**RECORD EXTRACTS:**

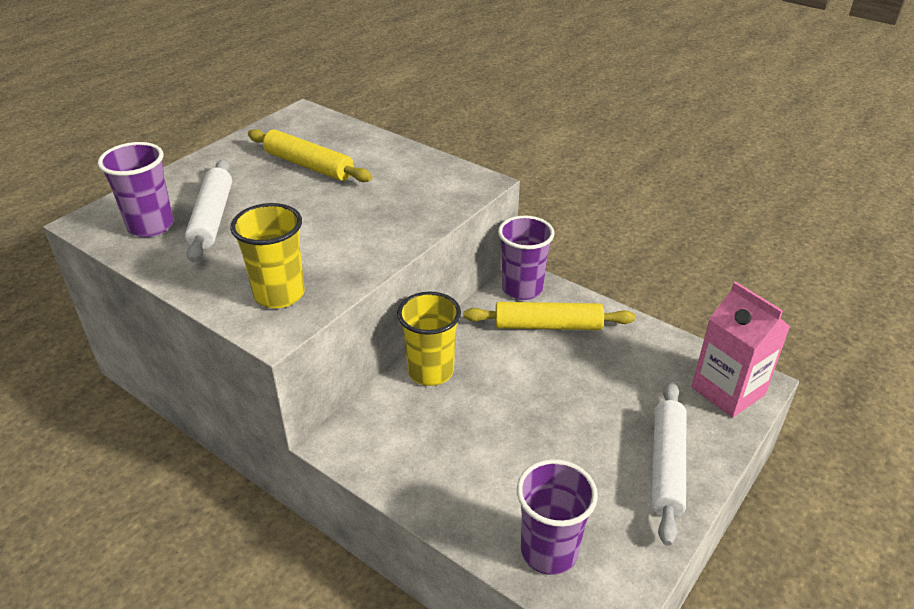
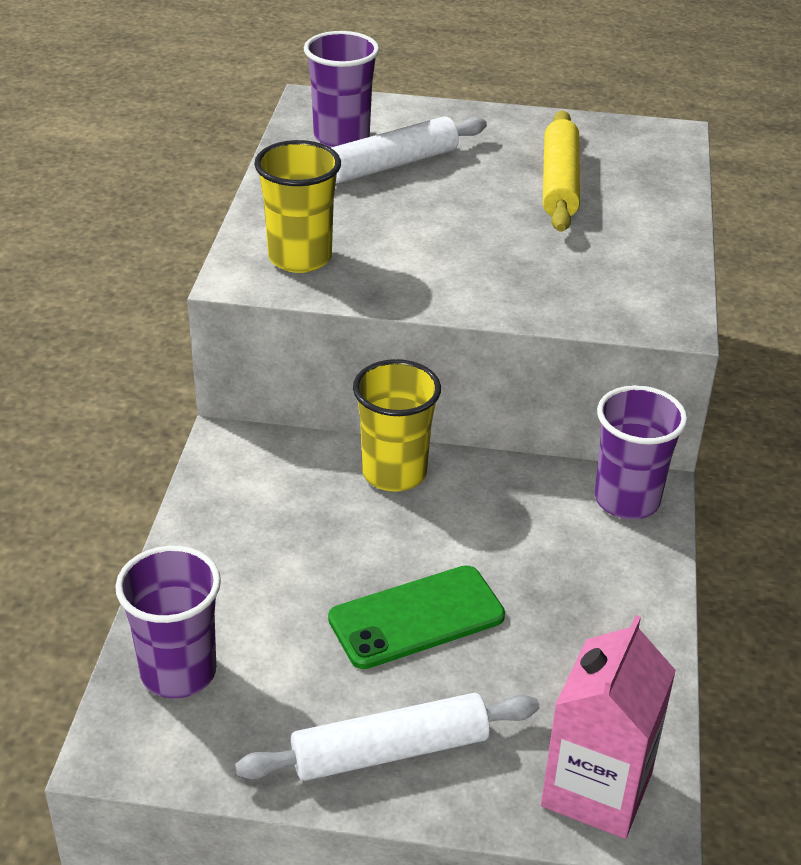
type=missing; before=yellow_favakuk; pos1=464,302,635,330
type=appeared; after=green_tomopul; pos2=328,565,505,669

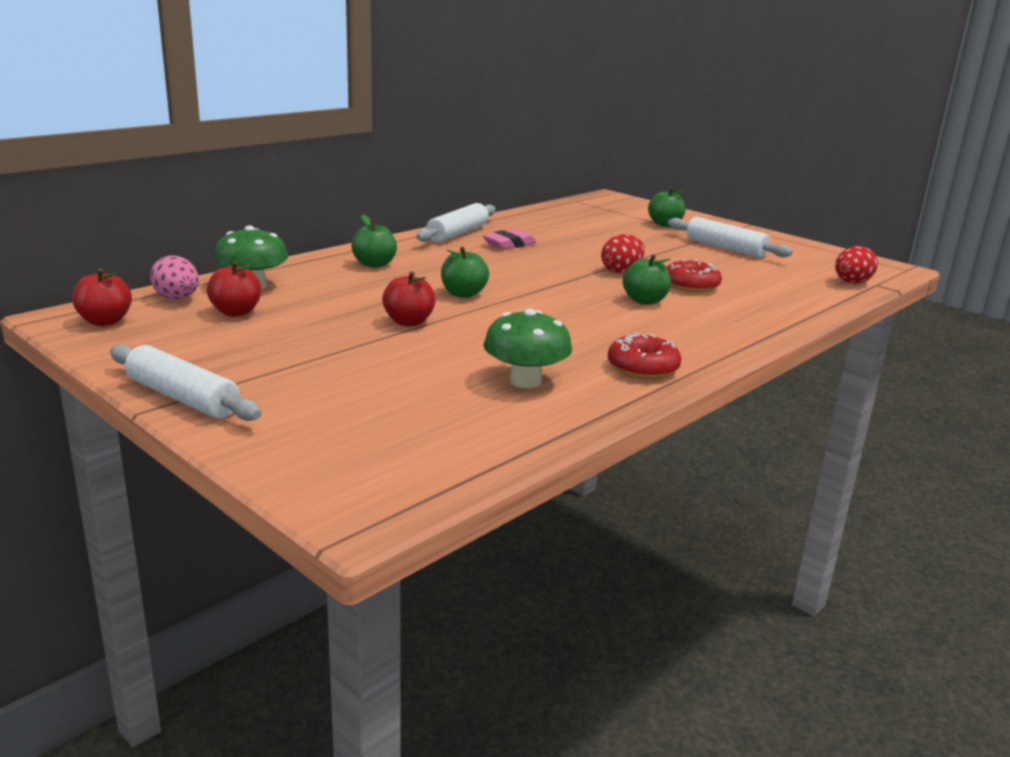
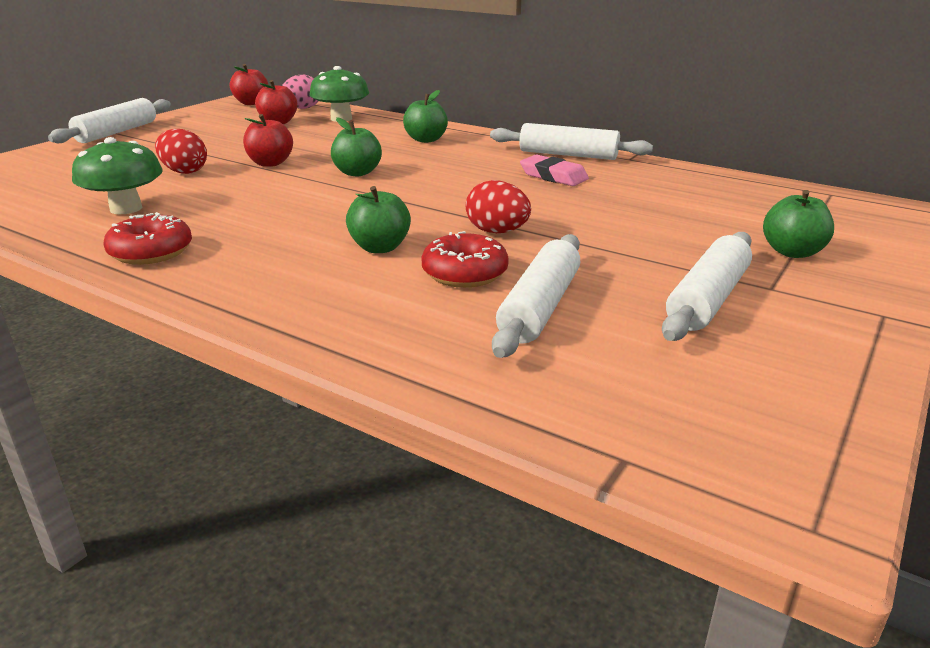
type=relocated; before=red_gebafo; pos1=835,246,878,284; pos2=155,129,207,174
type=appeared; after=white_favakuk; pos2=492,234,580,358

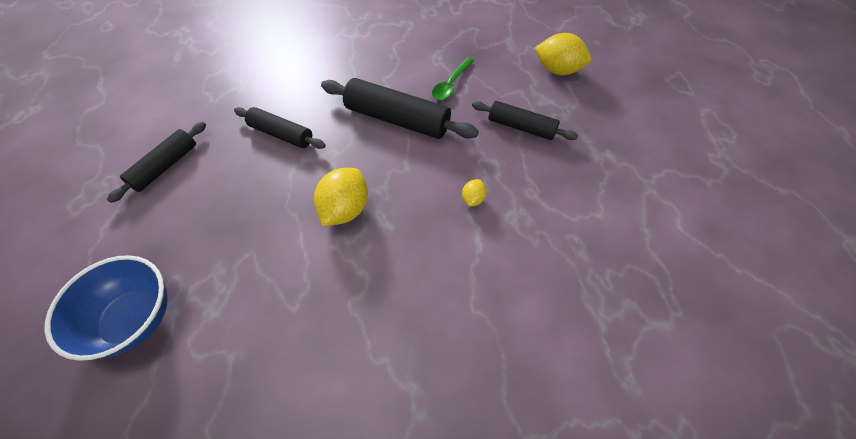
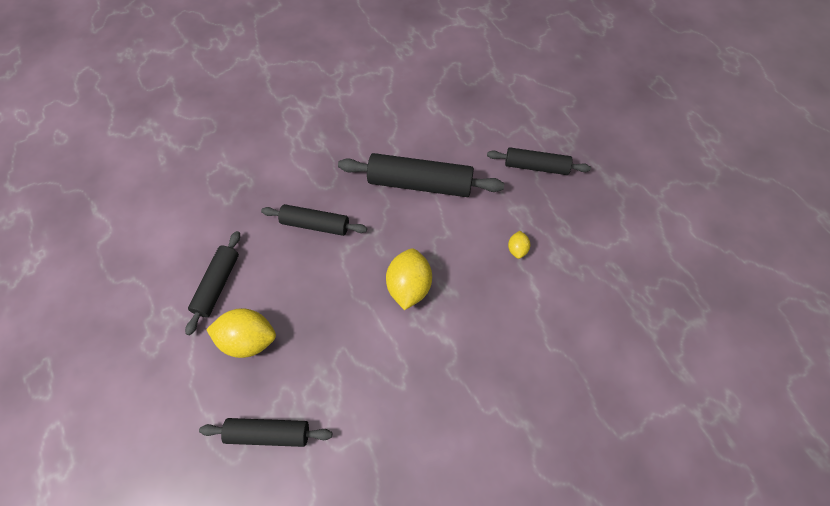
type=relocated; before=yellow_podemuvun; pos1=535,33,591,75; pos2=206,308,276,358
type=missing; before=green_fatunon; pos1=432,57,474,100
type=exchanged; before=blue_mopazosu; after=black_favakuk; pos1=44,255,168,361; pos2=199,418,332,447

**THE PROBLEM:**
No pictures go in the copy. Set down all the data exactly.

**RESPONSE AREA:**
type=missing; before=yellow_favakuk; pos1=464,302,635,330
type=appeared; after=green_tomopul; pos2=328,565,505,669

type=relocated; before=red_gebafo; pos1=835,246,878,284; pos2=155,129,207,174
type=appeared; after=white_favakuk; pos2=492,234,580,358

type=relocated; before=yellow_podemuvun; pos1=535,33,591,75; pos2=206,308,276,358
type=missing; before=green_fatunon; pos1=432,57,474,100
type=exchanged; before=blue_mopazosu; after=black_favakuk; pos1=44,255,168,361; pos2=199,418,332,447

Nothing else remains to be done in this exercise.